Records for this task →
- - -
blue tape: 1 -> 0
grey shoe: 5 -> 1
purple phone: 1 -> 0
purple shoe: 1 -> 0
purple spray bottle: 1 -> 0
- - -
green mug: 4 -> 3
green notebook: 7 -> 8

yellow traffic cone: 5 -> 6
- - -
Work item →
Each line in the data that holds the string "purple" needs to be copied.

Answer area →
purple phone: 1 -> 0
purple shoe: 1 -> 0
purple spray bottle: 1 -> 0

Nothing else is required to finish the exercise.